*ABOUT THIS EXERCISE*: Take the data and return it in full. Change nothing.
——————
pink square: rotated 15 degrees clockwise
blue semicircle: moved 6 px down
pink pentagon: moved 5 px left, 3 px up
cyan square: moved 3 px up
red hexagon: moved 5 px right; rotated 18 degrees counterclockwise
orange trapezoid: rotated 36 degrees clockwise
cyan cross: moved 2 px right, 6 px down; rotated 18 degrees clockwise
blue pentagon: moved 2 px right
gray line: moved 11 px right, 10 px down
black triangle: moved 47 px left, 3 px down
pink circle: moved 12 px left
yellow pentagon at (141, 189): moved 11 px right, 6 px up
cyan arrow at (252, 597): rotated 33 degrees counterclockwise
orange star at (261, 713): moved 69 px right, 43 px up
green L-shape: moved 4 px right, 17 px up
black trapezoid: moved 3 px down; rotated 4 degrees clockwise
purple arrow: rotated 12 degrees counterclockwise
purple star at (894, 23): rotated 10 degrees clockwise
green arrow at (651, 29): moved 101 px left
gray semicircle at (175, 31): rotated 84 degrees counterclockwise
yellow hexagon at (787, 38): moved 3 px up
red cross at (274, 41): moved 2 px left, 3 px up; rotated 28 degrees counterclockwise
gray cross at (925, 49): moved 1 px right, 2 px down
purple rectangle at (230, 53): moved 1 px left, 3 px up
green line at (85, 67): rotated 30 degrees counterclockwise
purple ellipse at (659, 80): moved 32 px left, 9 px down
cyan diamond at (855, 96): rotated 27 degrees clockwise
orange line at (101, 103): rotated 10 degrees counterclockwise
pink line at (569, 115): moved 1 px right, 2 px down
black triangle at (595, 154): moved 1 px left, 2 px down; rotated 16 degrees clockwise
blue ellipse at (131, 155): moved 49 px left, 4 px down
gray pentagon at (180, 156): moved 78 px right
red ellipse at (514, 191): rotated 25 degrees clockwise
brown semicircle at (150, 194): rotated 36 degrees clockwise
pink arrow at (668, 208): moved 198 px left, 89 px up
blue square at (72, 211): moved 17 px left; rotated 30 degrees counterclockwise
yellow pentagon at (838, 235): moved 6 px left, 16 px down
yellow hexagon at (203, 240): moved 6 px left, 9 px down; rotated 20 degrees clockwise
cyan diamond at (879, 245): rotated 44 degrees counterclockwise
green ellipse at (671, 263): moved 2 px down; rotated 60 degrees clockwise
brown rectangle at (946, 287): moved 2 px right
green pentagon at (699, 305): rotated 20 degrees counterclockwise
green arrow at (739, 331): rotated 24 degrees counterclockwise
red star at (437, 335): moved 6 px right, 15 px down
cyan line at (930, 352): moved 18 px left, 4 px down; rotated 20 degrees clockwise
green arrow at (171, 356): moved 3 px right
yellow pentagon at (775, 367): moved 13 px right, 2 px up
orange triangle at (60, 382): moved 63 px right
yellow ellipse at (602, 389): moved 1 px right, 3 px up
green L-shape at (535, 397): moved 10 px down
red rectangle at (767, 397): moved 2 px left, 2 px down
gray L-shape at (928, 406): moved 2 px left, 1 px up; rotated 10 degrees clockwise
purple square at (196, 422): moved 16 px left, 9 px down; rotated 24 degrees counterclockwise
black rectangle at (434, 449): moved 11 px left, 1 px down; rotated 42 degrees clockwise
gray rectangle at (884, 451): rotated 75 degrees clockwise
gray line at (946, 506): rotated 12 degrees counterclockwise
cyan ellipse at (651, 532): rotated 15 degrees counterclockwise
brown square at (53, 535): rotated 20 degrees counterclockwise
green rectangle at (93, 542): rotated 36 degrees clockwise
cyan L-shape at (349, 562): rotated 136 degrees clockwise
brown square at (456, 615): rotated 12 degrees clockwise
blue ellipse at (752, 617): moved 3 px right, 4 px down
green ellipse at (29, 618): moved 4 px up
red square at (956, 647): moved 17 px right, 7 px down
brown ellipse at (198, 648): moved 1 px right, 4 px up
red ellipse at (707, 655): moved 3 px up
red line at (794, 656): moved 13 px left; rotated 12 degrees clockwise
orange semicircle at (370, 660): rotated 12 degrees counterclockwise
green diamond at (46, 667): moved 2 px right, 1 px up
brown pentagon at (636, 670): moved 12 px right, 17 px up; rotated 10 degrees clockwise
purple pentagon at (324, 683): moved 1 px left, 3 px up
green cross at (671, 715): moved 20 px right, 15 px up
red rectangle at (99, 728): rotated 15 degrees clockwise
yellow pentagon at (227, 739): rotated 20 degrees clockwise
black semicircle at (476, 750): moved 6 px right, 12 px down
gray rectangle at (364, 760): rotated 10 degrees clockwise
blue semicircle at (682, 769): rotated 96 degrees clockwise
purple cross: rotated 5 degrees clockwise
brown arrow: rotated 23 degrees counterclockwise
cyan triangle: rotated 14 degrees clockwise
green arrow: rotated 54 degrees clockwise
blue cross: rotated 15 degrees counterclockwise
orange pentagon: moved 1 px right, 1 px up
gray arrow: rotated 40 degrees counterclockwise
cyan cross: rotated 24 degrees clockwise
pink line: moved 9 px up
——————
*ANSWER AREA*:
pink square: rotated 15 degrees clockwise
blue semicircle: moved 6 px down
pink pentagon: moved 5 px left, 3 px up
cyan square: moved 3 px up
red hexagon: moved 5 px right; rotated 18 degrees counterclockwise
orange trapezoid: rotated 36 degrees clockwise
cyan cross: moved 2 px right, 6 px down; rotated 18 degrees clockwise
blue pentagon: moved 2 px right
gray line: moved 11 px right, 10 px down
black triangle: moved 47 px left, 3 px down
pink circle: moved 12 px left
yellow pentagon at (141, 189): moved 11 px right, 6 px up
cyan arrow at (252, 597): rotated 33 degrees counterclockwise
orange star at (261, 713): moved 69 px right, 43 px up
green L-shape: moved 4 px right, 17 px up
black trapezoid: moved 3 px down; rotated 4 degrees clockwise
purple arrow: rotated 12 degrees counterclockwise
purple star at (894, 23): rotated 10 degrees clockwise
green arrow at (651, 29): moved 101 px left
gray semicircle at (175, 31): rotated 84 degrees counterclockwise
yellow hexagon at (787, 38): moved 3 px up
red cross at (274, 41): moved 2 px left, 3 px up; rotated 28 degrees counterclockwise
gray cross at (925, 49): moved 1 px right, 2 px down
purple rectangle at (230, 53): moved 1 px left, 3 px up
green line at (85, 67): rotated 30 degrees counterclockwise
purple ellipse at (659, 80): moved 32 px left, 9 px down
cyan diamond at (855, 96): rotated 27 degrees clockwise
orange line at (101, 103): rotated 10 degrees counterclockwise
pink line at (569, 115): moved 1 px right, 2 px down
black triangle at (595, 154): moved 1 px left, 2 px down; rotated 16 degrees clockwise
blue ellipse at (131, 155): moved 49 px left, 4 px down
gray pentagon at (180, 156): moved 78 px right
red ellipse at (514, 191): rotated 25 degrees clockwise
brown semicircle at (150, 194): rotated 36 degrees clockwise
pink arrow at (668, 208): moved 198 px left, 89 px up
blue square at (72, 211): moved 17 px left; rotated 30 degrees counterclockwise
yellow pentagon at (838, 235): moved 6 px left, 16 px down
yellow hexagon at (203, 240): moved 6 px left, 9 px down; rotated 20 degrees clockwise
cyan diamond at (879, 245): rotated 44 degrees counterclockwise
green ellipse at (671, 263): moved 2 px down; rotated 60 degrees clockwise
brown rectangle at (946, 287): moved 2 px right
green pentagon at (699, 305): rotated 20 degrees counterclockwise
green arrow at (739, 331): rotated 24 degrees counterclockwise
red star at (437, 335): moved 6 px right, 15 px down
cyan line at (930, 352): moved 18 px left, 4 px down; rotated 20 degrees clockwise
green arrow at (171, 356): moved 3 px right
yellow pentagon at (775, 367): moved 13 px right, 2 px up
orange triangle at (60, 382): moved 63 px right
yellow ellipse at (602, 389): moved 1 px right, 3 px up
green L-shape at (535, 397): moved 10 px down
red rectangle at (767, 397): moved 2 px left, 2 px down
gray L-shape at (928, 406): moved 2 px left, 1 px up; rotated 10 degrees clockwise
purple square at (196, 422): moved 16 px left, 9 px down; rotated 24 degrees counterclockwise
black rectangle at (434, 449): moved 11 px left, 1 px down; rotated 42 degrees clockwise
gray rectangle at (884, 451): rotated 75 degrees clockwise
gray line at (946, 506): rotated 12 degrees counterclockwise
cyan ellipse at (651, 532): rotated 15 degrees counterclockwise
brown square at (53, 535): rotated 20 degrees counterclockwise
green rectangle at (93, 542): rotated 36 degrees clockwise
cyan L-shape at (349, 562): rotated 136 degrees clockwise
brown square at (456, 615): rotated 12 degrees clockwise
blue ellipse at (752, 617): moved 3 px right, 4 px down
green ellipse at (29, 618): moved 4 px up
red square at (956, 647): moved 17 px right, 7 px down
brown ellipse at (198, 648): moved 1 px right, 4 px up
red ellipse at (707, 655): moved 3 px up
red line at (794, 656): moved 13 px left; rotated 12 degrees clockwise
orange semicircle at (370, 660): rotated 12 degrees counterclockwise
green diamond at (46, 667): moved 2 px right, 1 px up
brown pentagon at (636, 670): moved 12 px right, 17 px up; rotated 10 degrees clockwise
purple pentagon at (324, 683): moved 1 px left, 3 px up
green cross at (671, 715): moved 20 px right, 15 px up
red rectangle at (99, 728): rotated 15 degrees clockwise
yellow pentagon at (227, 739): rotated 20 degrees clockwise
black semicircle at (476, 750): moved 6 px right, 12 px down
gray rectangle at (364, 760): rotated 10 degrees clockwise
blue semicircle at (682, 769): rotated 96 degrees clockwise
purple cross: rotated 5 degrees clockwise
brown arrow: rotated 23 degrees counterclockwise
cyan triangle: rotated 14 degrees clockwise
green arrow: rotated 54 degrees clockwise
blue cross: rotated 15 degrees counterclockwise
orange pentagon: moved 1 px right, 1 px up
gray arrow: rotated 40 degrees counterclockwise
cyan cross: rotated 24 degrees clockwise
pink line: moved 9 px up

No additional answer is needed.